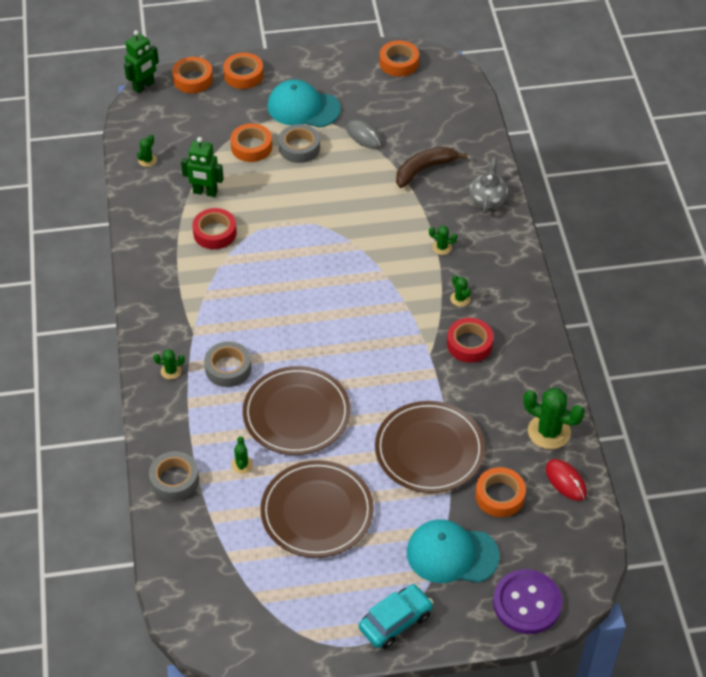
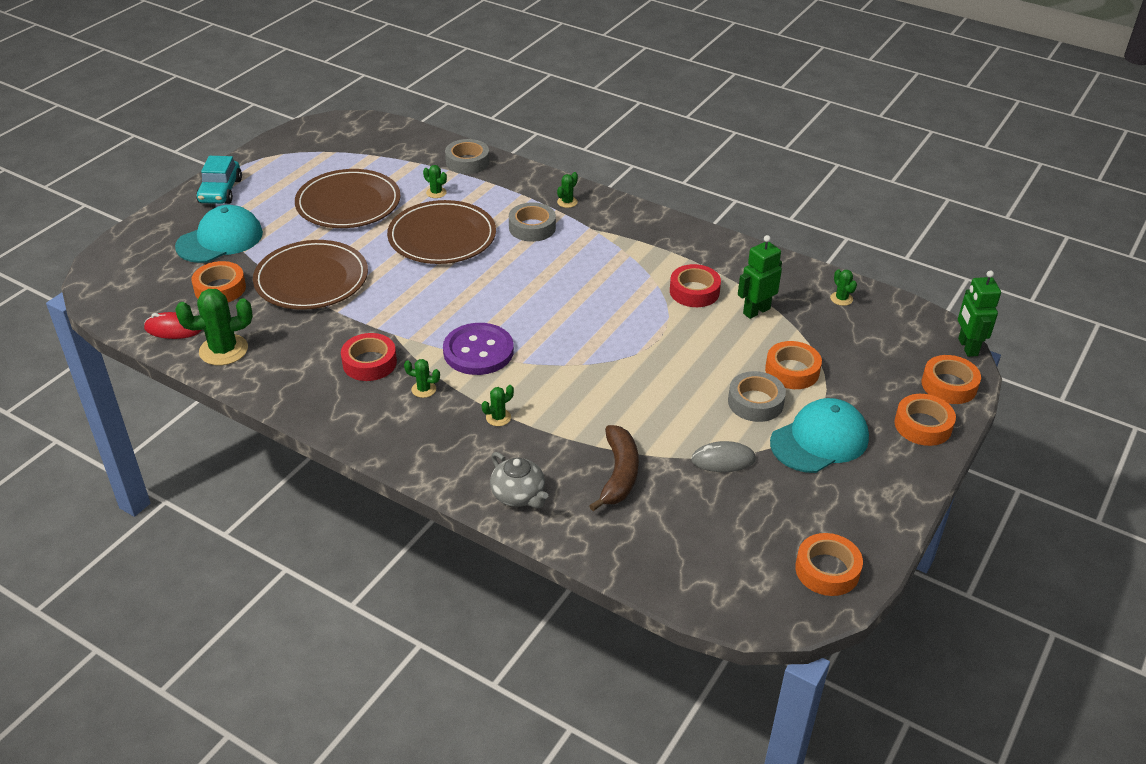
camera: 130 degrees right, 10 degrees down
(527, 603) = (132, 249): purple button -> purple button (478, 351)

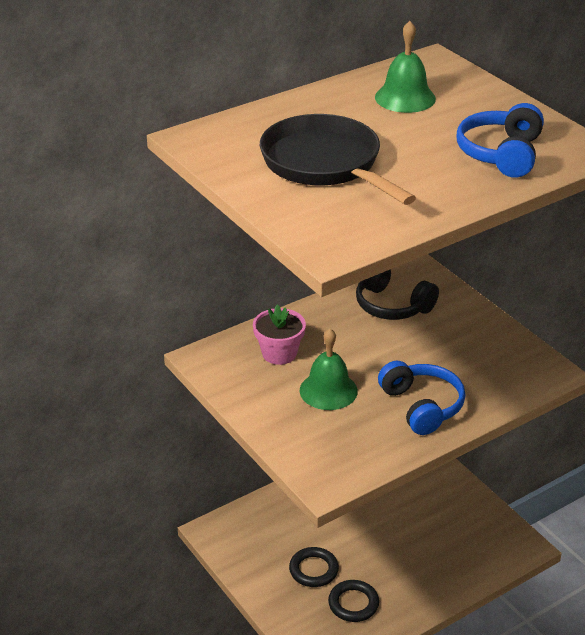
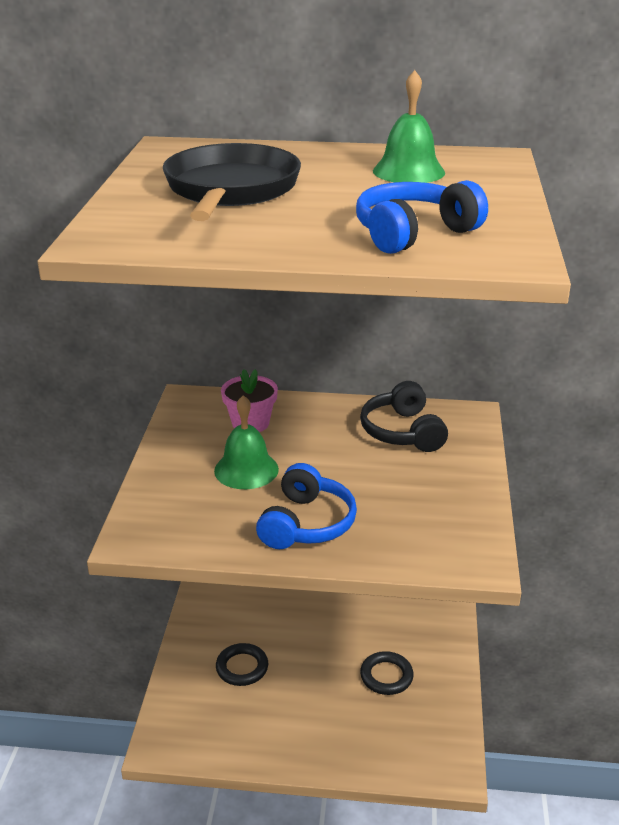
camera: 40 degrees right, 5 degrees down
(353, 604) = (240, 717): black ring -> black ring (386, 676)

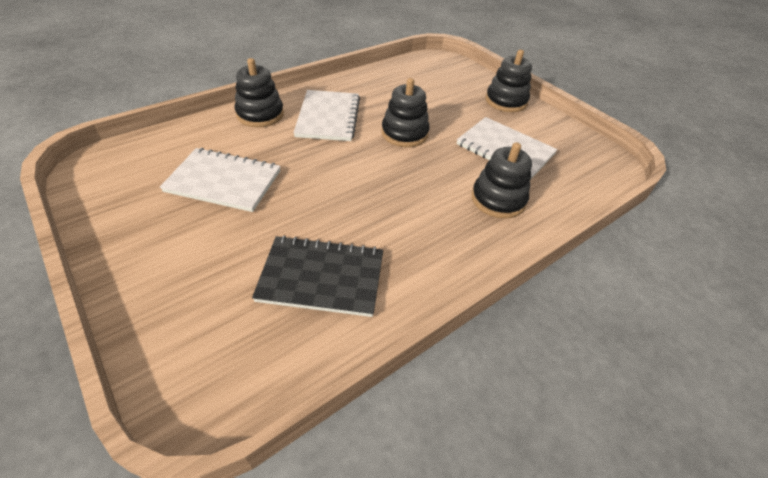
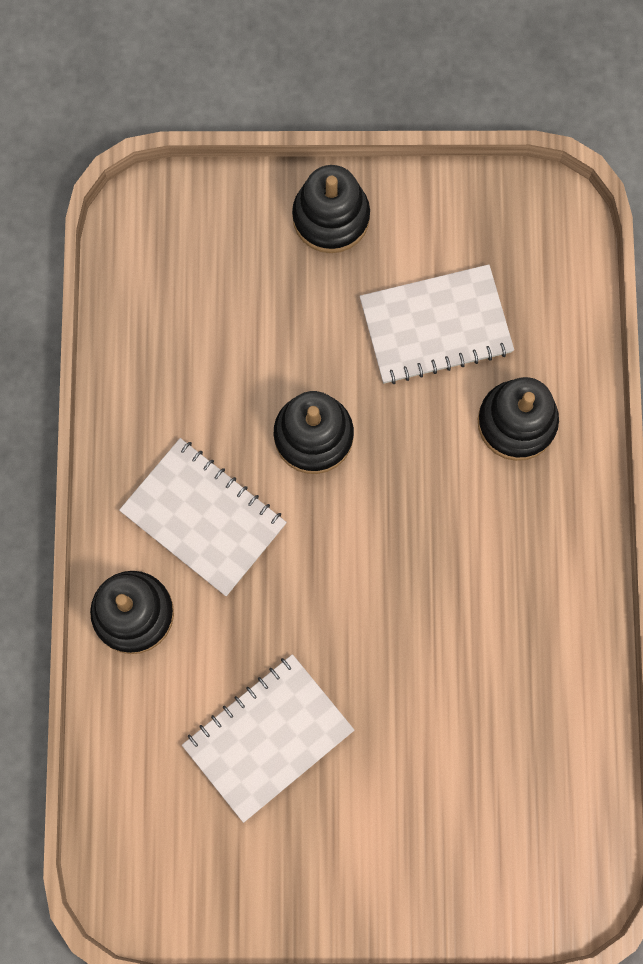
camera: 50 degrees left, 30 degrees up
(321, 277) = (503, 708): black notebook -> none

=======

Problem -> From the line containing "camera: 40 degrees right, 5 degrees down" through the last line of the entries, copy each line exactly and only those, skipping all pictures.

Task answer ->
camera: 40 degrees right, 5 degrees down
(353, 604) = (240, 717): black ring -> black ring (386, 676)

camera: 50 degrees left, 30 degrees up
(321, 277) = (503, 708): black notebook -> none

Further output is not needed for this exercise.